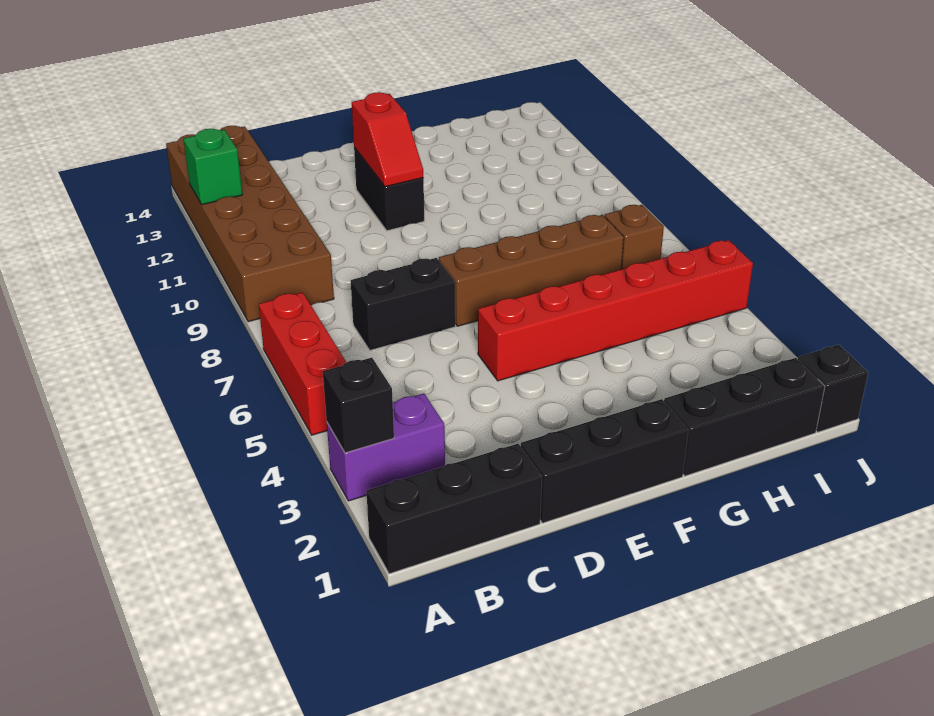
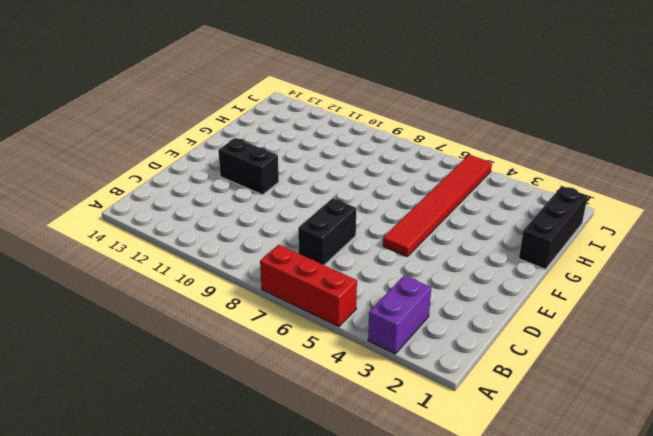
red tile E5:J5 level 1 -> red brick E5:J5 level 1
none -> black brick A1:C1 level 1
none -> brown brick A9:B14 level 1
none -> black brick D1:F1 level 1

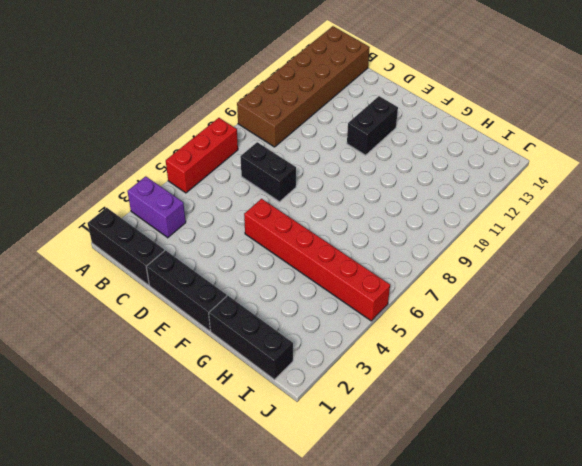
none -> brown brick E7:H7 level 1
none -> brown brick I7 level 1
none -> black brick J1 level 1

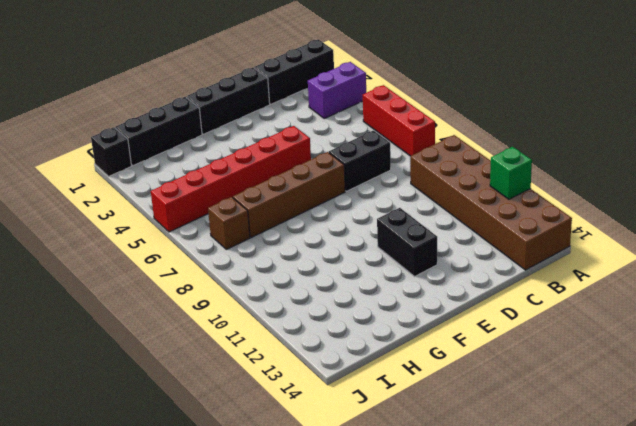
none -> black brick A3 level 2
none -> red slope E11:E12 level 2 top 12

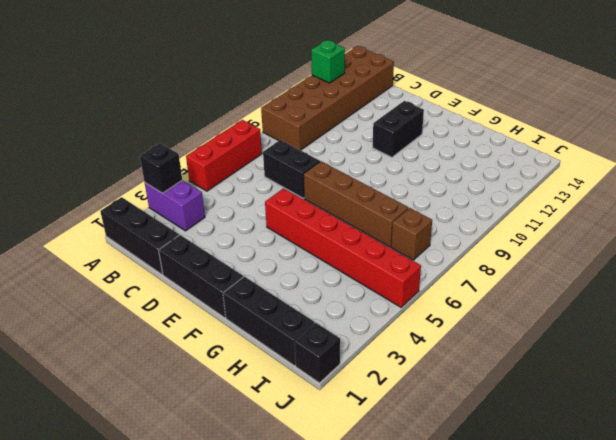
none -> red slope E11:E12 level 2 top 12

§

* What the task asks *
Each line from the one with "none -> brown brick I7 level 1" to the final line of the data above is to be printed exactly; no picture should appear in the copy.

* Task solution *
none -> brown brick I7 level 1
none -> black brick J1 level 1

none -> black brick A3 level 2
none -> red slope E11:E12 level 2 top 12

none -> red slope E11:E12 level 2 top 12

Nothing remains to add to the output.